Data extracts.
====

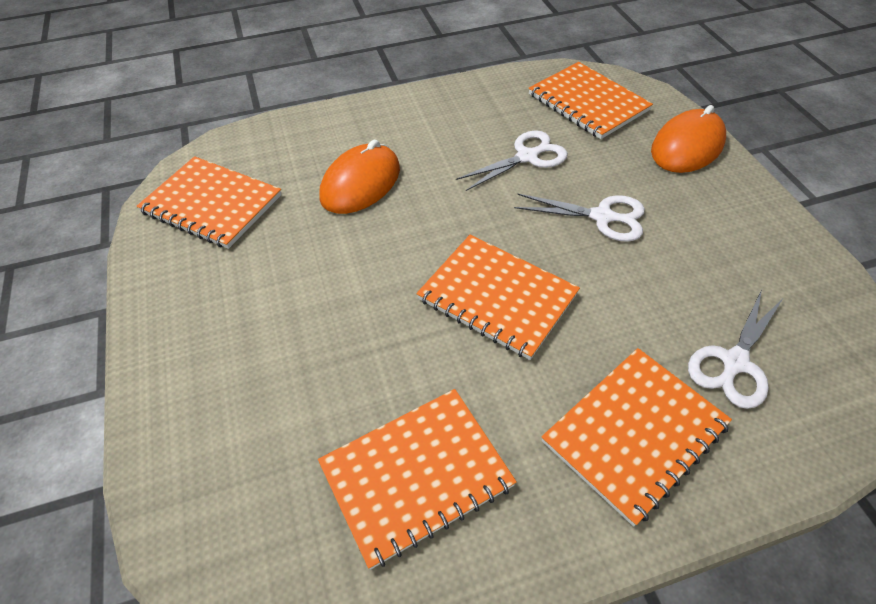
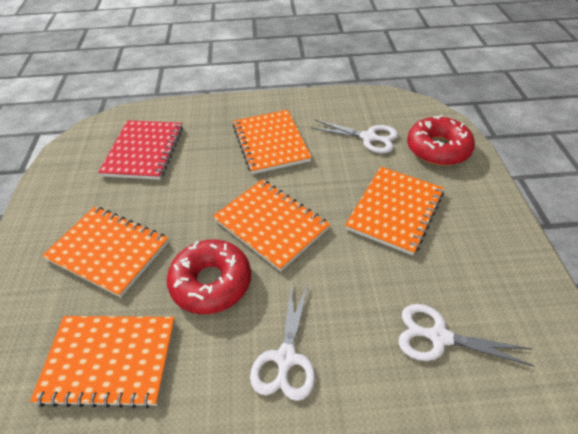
orange mouse: 2 -> 0
red donut: 0 -> 2
red notebook: 0 -> 1

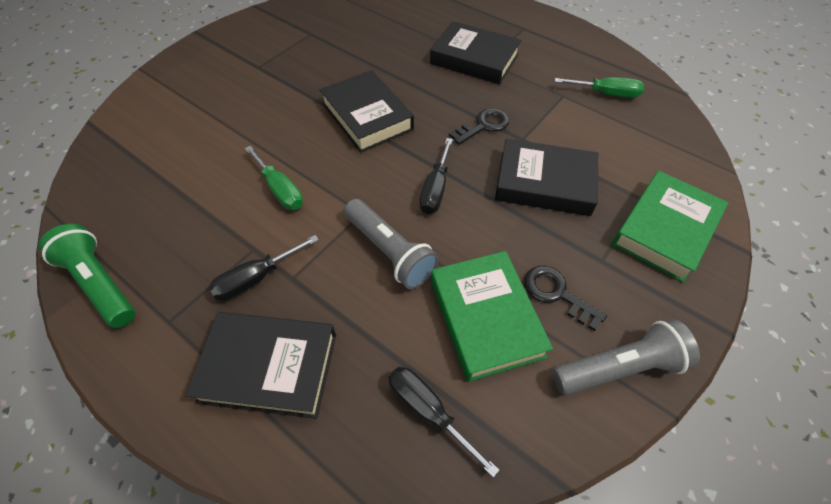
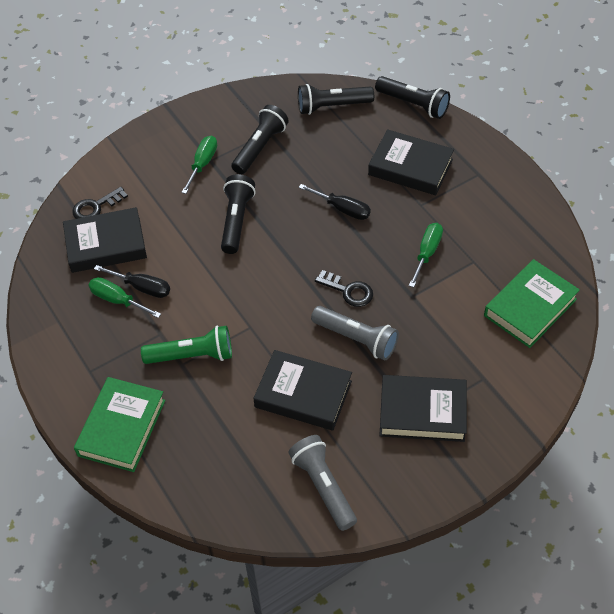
black flashlight: 0 -> 4
black screwdriver: 3 -> 2
green screwdriver: 2 -> 3

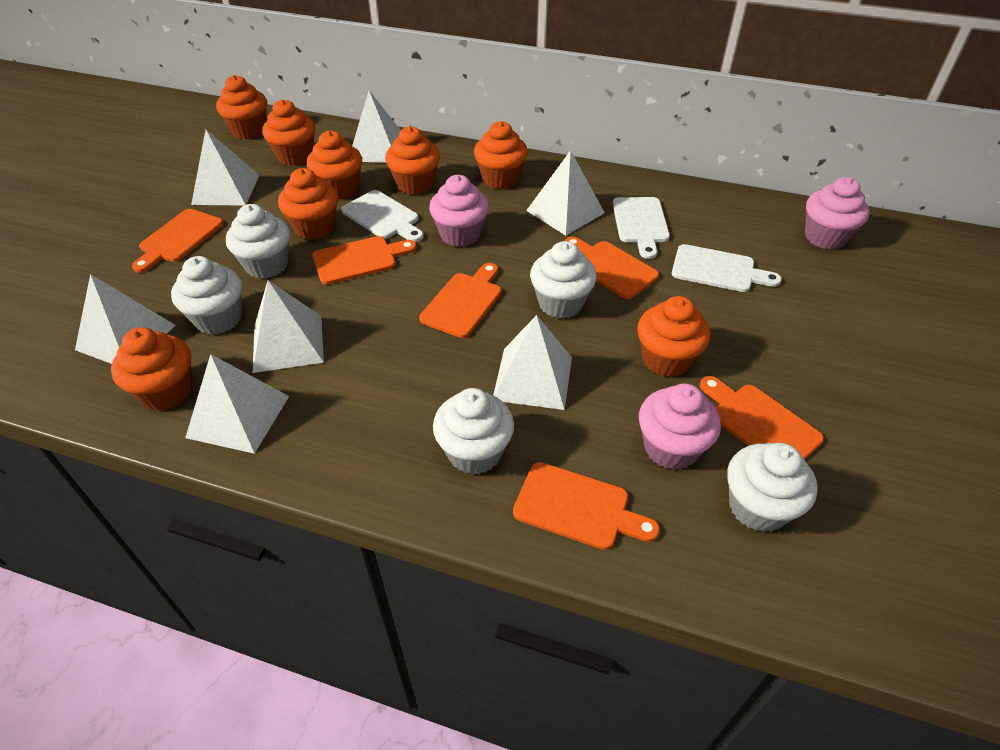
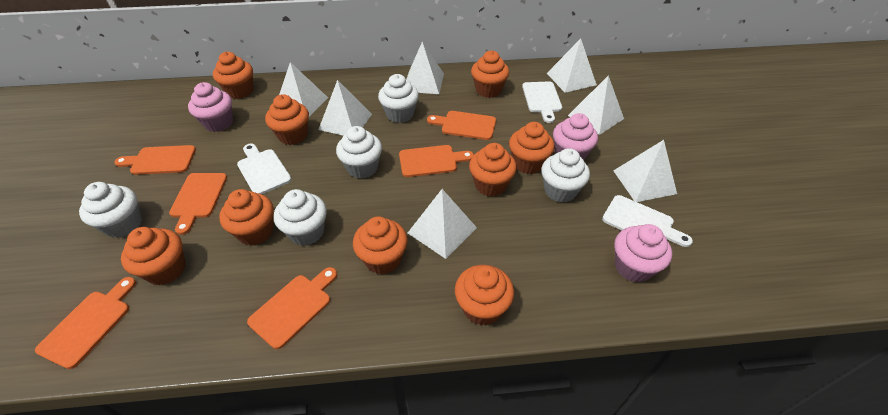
orange cupcake: 8 -> 9

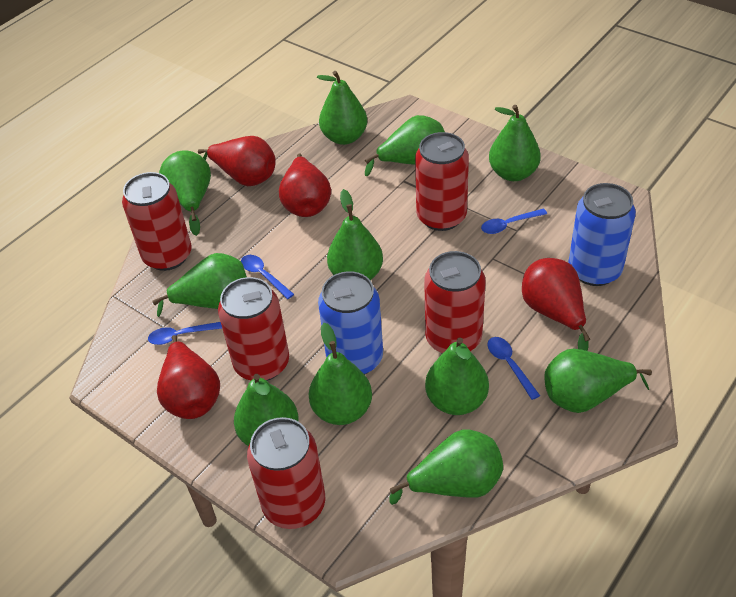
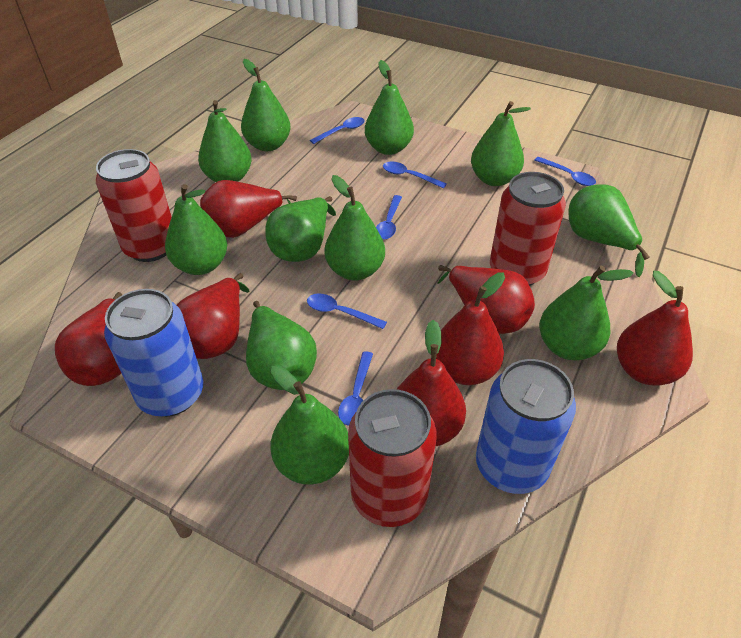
blue spoon: 4 -> 6
red can: 5 -> 3
red pear: 4 -> 7

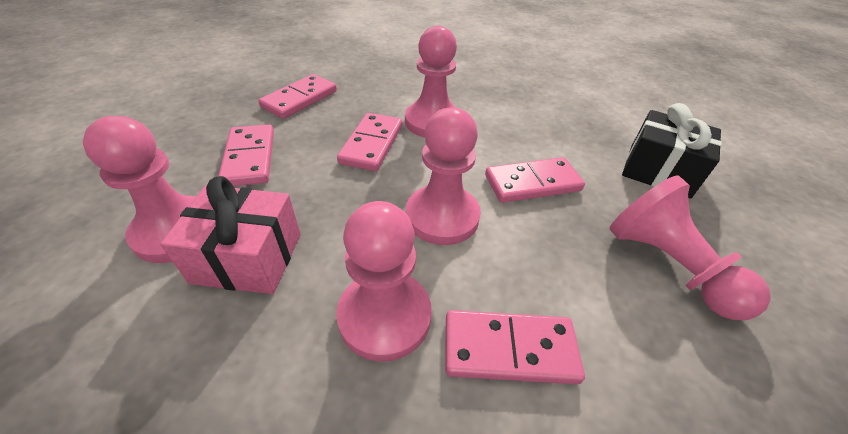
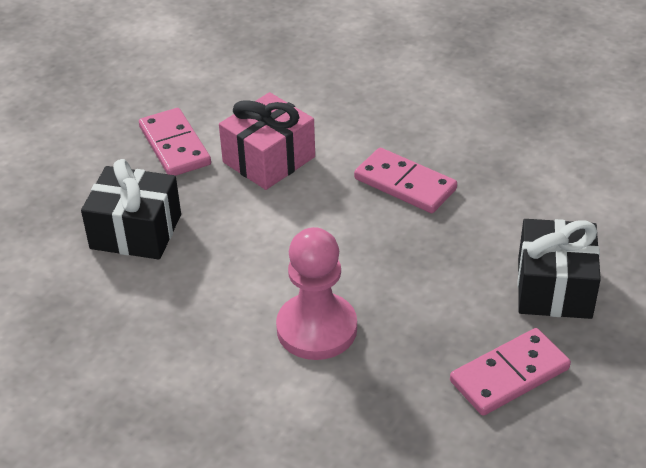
black gift: 1 -> 2
pink domino: 5 -> 3
pink pawn: 5 -> 1

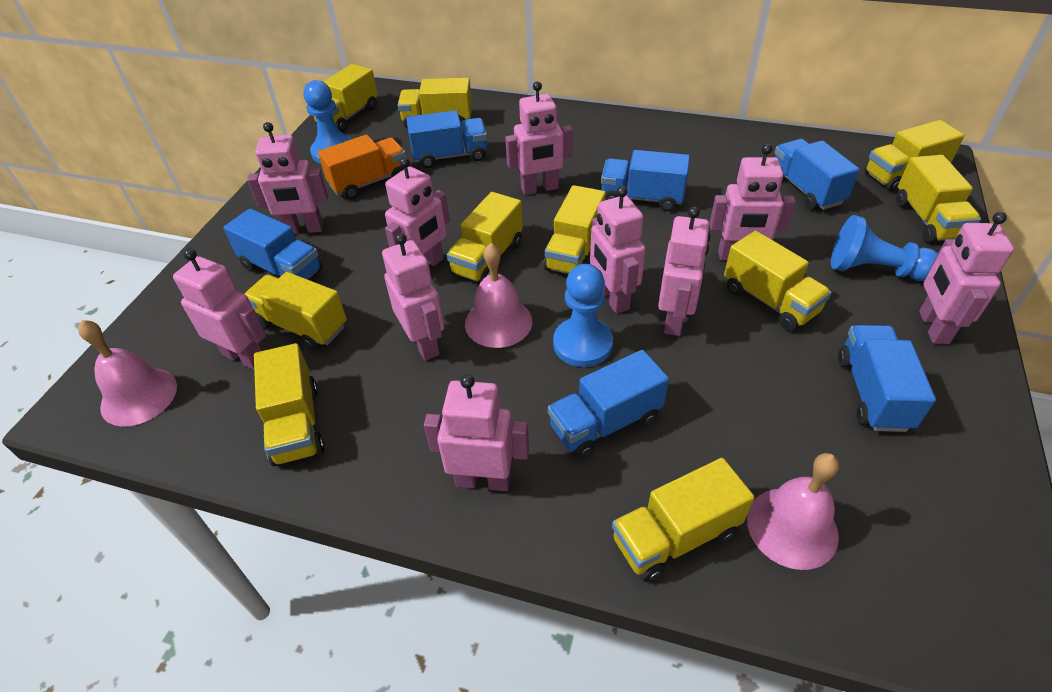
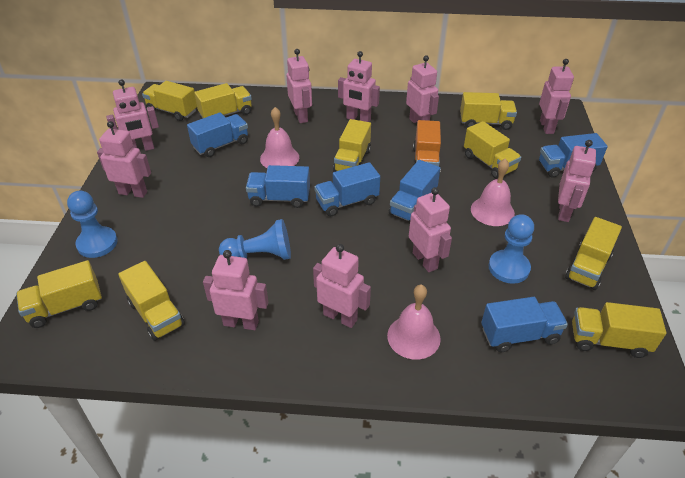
yellow truck: 10 -> 9

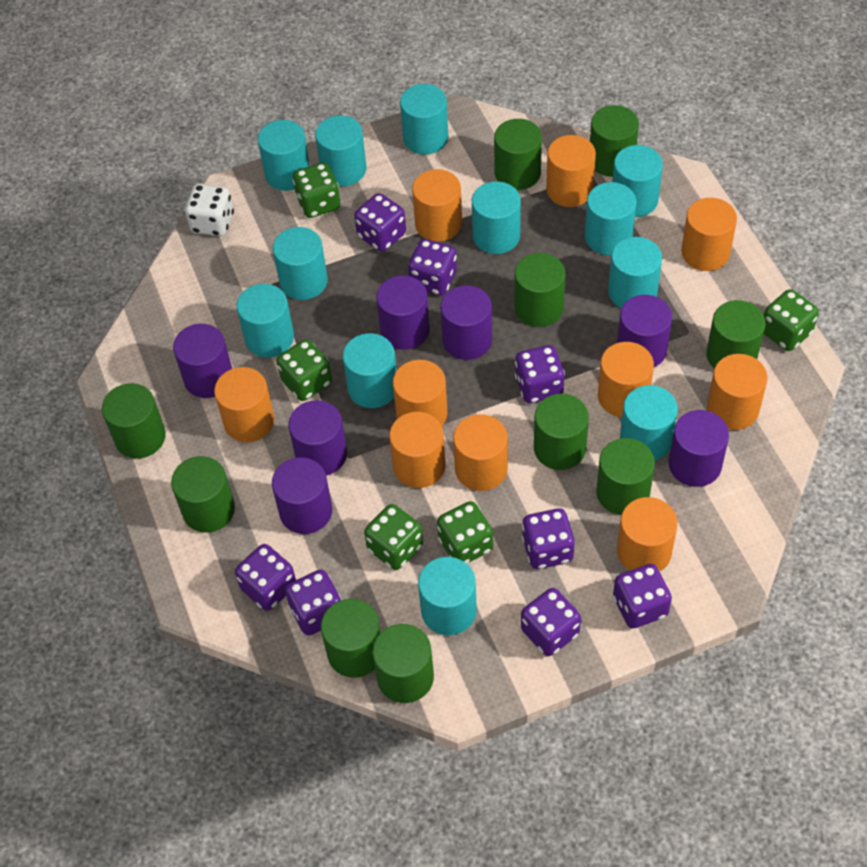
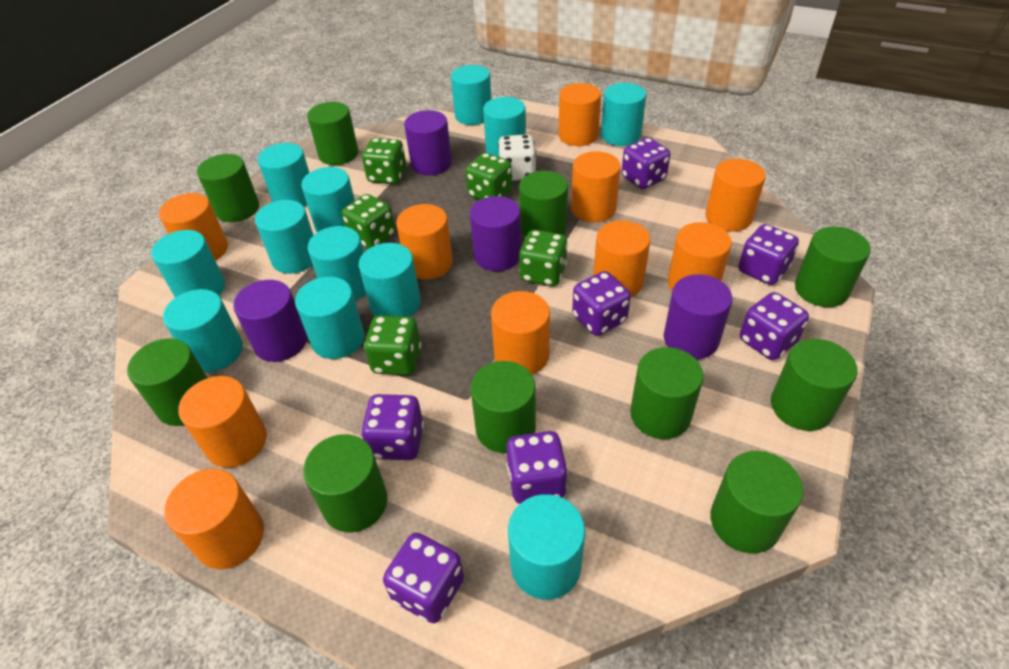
purple cylinder: 7 -> 4
purple dice: 8 -> 7

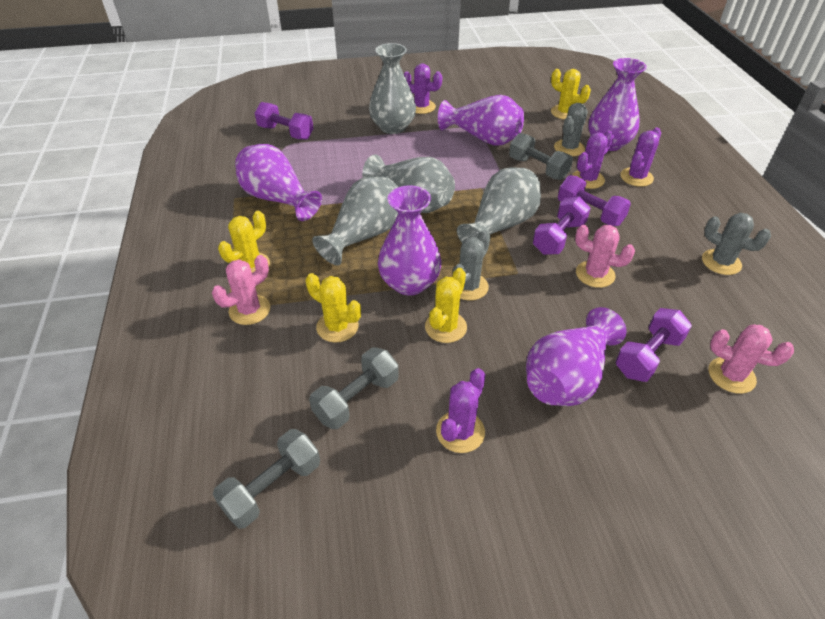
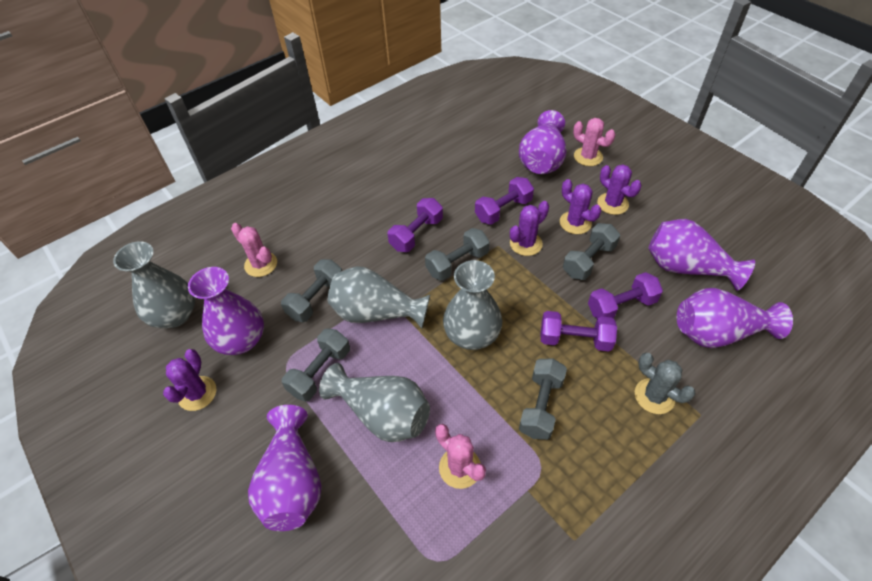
grey cactus: 3 -> 1
grey dumbbell: 3 -> 5
yellow cactus: 4 -> 0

====

What you will do.
Write everything in the records out exactly, apart from the pictures.

Your solution.
orange mouse: 2 -> 0
red donut: 0 -> 2
red notebook: 0 -> 1

black flashlight: 0 -> 4
black screwdriver: 3 -> 2
green screwdriver: 2 -> 3

orange cupcake: 8 -> 9

blue spoon: 4 -> 6
red can: 5 -> 3
red pear: 4 -> 7

black gift: 1 -> 2
pink domino: 5 -> 3
pink pawn: 5 -> 1

yellow truck: 10 -> 9

purple cylinder: 7 -> 4
purple dice: 8 -> 7

grey cactus: 3 -> 1
grey dumbbell: 3 -> 5
yellow cactus: 4 -> 0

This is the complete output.